* **ABOUT THIS EXERCISE**
How do the lines below between the ones holding "new: tea pot in cobalt (2nd from left)" and "old: tea pot", inclusive, read? Give them again exactly, with no other lines.

Coordinate-based change listings:
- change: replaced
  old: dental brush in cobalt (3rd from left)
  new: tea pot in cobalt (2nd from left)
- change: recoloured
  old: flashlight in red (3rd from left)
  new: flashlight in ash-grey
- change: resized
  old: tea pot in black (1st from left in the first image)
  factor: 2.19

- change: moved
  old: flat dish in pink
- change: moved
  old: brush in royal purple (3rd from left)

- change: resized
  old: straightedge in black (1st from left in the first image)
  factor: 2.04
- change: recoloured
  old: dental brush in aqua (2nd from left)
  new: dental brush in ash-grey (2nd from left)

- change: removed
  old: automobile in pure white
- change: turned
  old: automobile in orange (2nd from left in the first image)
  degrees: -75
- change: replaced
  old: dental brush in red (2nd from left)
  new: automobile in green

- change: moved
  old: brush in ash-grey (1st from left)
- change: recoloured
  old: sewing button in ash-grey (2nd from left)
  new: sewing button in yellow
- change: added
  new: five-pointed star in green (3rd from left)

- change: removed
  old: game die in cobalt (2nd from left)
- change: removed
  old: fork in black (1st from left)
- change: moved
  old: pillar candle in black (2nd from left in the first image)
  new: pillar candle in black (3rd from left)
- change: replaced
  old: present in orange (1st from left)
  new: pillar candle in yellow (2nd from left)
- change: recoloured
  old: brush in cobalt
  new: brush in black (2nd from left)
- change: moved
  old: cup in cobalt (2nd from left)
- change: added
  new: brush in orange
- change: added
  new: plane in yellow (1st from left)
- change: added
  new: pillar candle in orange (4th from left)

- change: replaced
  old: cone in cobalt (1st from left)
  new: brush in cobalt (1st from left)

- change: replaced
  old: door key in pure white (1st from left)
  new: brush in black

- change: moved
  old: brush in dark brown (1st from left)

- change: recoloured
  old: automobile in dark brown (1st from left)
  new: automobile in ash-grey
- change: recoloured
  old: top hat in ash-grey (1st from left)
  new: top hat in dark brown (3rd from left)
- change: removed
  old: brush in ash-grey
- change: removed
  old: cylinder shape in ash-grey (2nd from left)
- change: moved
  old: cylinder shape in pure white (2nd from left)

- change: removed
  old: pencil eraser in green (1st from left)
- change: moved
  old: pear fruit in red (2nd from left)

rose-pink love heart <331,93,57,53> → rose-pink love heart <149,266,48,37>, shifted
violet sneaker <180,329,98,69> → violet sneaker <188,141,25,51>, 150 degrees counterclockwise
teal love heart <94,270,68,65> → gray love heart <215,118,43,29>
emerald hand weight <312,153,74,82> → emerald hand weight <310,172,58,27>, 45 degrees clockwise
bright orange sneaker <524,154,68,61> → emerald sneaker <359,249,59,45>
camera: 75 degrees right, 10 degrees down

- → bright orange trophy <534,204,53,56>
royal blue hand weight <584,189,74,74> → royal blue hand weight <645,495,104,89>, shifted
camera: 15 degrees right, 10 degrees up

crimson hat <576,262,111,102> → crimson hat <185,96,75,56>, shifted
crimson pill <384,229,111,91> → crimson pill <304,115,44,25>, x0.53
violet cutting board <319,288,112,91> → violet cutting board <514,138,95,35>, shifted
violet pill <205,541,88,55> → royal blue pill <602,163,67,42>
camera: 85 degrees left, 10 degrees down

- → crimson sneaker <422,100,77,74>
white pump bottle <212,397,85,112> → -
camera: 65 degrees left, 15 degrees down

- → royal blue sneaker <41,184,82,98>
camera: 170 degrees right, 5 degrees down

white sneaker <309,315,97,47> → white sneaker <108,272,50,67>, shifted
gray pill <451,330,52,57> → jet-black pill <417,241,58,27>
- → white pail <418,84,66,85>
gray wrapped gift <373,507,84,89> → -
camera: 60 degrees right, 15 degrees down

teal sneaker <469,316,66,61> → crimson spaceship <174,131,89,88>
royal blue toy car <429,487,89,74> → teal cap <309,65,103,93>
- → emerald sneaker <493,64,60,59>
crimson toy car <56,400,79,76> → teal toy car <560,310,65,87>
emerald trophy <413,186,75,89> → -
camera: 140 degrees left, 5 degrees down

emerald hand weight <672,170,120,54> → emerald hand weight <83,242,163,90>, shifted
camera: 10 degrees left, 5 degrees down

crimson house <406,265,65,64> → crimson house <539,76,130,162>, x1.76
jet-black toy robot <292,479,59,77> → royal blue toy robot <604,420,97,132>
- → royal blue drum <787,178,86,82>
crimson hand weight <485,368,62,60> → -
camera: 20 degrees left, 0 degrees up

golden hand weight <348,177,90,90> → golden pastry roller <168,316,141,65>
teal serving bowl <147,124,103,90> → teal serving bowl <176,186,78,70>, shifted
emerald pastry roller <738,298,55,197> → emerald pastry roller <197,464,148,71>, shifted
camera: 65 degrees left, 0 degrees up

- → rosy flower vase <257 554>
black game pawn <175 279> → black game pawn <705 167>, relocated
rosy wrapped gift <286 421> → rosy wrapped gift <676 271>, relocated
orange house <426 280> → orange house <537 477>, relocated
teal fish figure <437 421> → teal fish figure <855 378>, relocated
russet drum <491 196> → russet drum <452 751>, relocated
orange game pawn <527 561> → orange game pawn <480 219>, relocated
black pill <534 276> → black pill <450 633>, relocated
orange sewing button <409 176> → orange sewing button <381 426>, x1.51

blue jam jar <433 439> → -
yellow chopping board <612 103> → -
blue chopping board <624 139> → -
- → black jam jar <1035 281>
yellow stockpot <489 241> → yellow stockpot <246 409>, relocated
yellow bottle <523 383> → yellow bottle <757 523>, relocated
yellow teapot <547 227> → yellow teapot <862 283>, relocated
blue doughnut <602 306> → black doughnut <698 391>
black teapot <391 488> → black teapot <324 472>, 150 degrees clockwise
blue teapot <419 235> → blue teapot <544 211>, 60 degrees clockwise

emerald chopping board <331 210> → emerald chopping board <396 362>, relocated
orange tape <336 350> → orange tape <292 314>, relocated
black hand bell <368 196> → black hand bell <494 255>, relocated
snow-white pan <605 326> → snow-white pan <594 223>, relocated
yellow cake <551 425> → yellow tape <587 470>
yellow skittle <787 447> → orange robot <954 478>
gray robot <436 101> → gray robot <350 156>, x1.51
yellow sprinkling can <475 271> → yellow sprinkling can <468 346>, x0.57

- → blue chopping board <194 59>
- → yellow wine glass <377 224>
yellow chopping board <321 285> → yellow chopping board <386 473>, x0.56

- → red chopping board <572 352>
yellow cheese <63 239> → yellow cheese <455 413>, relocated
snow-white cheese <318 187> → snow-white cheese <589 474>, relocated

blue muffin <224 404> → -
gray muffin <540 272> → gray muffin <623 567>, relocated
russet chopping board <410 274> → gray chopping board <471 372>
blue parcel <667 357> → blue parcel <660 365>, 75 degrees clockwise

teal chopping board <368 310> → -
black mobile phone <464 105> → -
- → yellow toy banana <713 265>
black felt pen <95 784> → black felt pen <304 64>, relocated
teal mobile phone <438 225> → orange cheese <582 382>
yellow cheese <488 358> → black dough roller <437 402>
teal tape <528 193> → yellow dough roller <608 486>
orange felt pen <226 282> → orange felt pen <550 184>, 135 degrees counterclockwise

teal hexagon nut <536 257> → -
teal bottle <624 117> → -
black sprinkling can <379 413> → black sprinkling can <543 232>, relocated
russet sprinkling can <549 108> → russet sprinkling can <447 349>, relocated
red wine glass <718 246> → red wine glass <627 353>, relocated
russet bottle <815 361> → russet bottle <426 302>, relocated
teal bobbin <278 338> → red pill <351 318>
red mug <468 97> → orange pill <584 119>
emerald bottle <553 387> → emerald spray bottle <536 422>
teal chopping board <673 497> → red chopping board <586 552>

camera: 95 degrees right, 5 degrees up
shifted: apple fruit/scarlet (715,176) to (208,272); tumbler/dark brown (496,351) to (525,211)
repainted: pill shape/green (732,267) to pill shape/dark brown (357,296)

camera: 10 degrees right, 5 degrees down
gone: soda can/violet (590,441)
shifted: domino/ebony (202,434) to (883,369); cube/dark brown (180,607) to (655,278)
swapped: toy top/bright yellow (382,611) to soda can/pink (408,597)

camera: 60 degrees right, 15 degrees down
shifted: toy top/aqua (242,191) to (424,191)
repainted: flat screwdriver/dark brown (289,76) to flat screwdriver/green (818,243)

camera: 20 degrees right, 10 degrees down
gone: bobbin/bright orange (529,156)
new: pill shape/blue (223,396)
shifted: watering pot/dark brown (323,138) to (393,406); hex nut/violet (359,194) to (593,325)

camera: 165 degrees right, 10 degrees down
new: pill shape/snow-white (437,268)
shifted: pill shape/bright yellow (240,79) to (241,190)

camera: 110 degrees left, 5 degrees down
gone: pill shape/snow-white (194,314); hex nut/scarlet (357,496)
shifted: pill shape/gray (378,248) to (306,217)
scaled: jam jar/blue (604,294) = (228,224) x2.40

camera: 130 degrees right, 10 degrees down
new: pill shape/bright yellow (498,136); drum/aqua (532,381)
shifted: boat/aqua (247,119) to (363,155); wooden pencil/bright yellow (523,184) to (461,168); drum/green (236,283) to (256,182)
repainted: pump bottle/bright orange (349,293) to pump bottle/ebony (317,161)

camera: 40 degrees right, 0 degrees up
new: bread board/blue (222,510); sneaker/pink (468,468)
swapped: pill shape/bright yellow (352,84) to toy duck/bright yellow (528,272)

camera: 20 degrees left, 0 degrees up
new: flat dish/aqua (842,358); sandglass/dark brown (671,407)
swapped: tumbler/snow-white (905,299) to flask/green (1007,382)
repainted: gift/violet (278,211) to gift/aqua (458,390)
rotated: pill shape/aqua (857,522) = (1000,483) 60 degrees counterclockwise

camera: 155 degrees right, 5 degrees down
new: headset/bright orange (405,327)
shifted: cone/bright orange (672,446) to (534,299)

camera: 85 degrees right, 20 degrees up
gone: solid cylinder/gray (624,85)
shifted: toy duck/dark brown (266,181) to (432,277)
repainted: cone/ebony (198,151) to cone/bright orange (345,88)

* **ANSWER AREA**
  new: tea pot in cobalt (2nd from left)
- change: recoloured
  old: flashlight in red (3rd from left)
  new: flashlight in ash-grey
- change: resized
  old: tea pot in black (1st from left in the first image)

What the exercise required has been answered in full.